*WORK TASK*. Return the following from the records below: each line, word for word, starting with the line that contains "C3: 4.7uF (plus" and going on through the line that contains "JP1 pin 2: VS -> GND", with nothing outside that range.

*RECORDS SHOWN*.
○ ○ ○

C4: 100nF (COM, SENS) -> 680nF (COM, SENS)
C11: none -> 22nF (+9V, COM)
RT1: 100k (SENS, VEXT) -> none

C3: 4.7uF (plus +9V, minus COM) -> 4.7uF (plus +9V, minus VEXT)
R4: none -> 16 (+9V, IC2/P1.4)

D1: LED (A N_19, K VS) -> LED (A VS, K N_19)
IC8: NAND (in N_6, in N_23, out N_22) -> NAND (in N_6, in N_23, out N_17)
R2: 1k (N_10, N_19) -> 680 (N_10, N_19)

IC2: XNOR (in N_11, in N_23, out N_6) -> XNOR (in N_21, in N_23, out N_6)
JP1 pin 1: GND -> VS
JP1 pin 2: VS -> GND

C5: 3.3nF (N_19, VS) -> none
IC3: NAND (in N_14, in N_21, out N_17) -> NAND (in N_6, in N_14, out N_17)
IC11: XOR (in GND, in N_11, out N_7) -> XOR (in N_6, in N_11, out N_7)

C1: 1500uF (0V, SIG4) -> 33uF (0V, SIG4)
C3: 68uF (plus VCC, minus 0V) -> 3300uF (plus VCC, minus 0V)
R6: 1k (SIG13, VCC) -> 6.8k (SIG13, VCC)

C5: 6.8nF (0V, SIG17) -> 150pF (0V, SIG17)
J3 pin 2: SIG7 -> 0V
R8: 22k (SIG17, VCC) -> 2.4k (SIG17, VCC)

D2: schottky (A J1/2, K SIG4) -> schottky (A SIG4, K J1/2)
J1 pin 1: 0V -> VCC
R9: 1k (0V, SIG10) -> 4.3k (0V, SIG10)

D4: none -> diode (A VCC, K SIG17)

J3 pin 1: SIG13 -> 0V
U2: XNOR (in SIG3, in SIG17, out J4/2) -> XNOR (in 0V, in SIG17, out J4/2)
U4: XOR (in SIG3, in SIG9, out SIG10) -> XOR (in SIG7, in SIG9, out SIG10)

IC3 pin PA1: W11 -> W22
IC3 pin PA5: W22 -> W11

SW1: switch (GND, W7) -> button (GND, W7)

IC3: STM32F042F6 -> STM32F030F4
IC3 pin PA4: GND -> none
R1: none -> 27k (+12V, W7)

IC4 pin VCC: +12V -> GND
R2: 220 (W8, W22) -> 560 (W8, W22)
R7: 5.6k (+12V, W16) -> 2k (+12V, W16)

○ ○ ○

*ANSWER BOX*.
C3: 4.7uF (plus +9V, minus COM) -> 4.7uF (plus +9V, minus VEXT)
R4: none -> 16 (+9V, IC2/P1.4)

D1: LED (A N_19, K VS) -> LED (A VS, K N_19)
IC8: NAND (in N_6, in N_23, out N_22) -> NAND (in N_6, in N_23, out N_17)
R2: 1k (N_10, N_19) -> 680 (N_10, N_19)

IC2: XNOR (in N_11, in N_23, out N_6) -> XNOR (in N_21, in N_23, out N_6)
JP1 pin 1: GND -> VS
JP1 pin 2: VS -> GND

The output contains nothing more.